Input material:
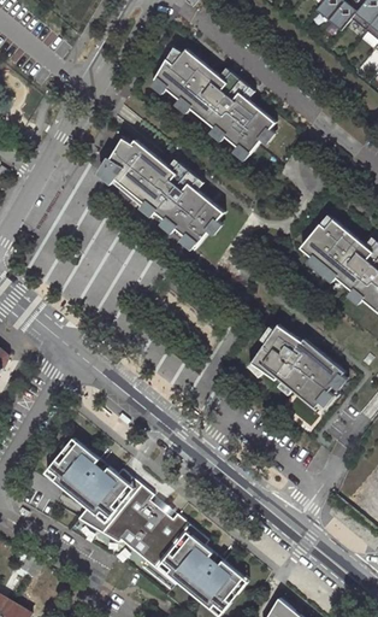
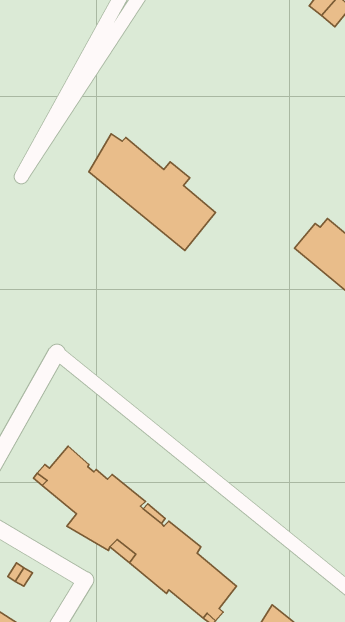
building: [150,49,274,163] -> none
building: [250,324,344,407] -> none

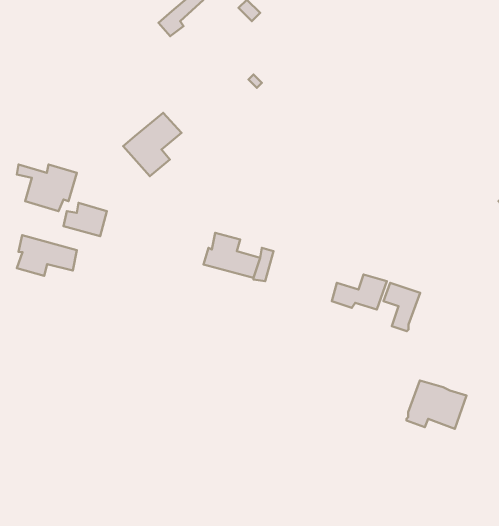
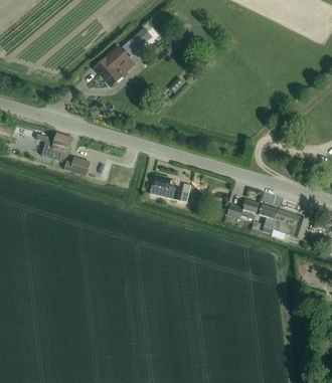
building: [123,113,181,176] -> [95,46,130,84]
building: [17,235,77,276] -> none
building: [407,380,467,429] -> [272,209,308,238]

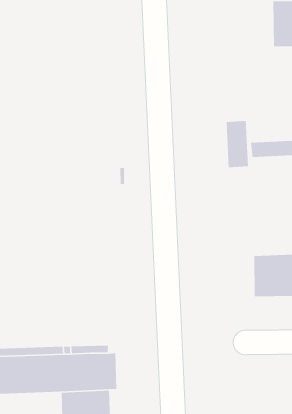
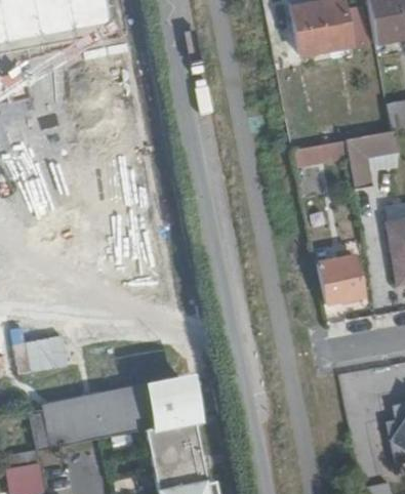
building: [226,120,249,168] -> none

Task brief: In the answer, the entries must appear exactly as above, without the images.

Finished exercise:
building: [150,49,274,163] -> none
building: [250,324,344,407] -> none

building: [123,113,181,176] -> [95,46,130,84]
building: [17,235,77,276] -> none
building: [407,380,467,429] -> [272,209,308,238]

building: [226,120,249,168] -> none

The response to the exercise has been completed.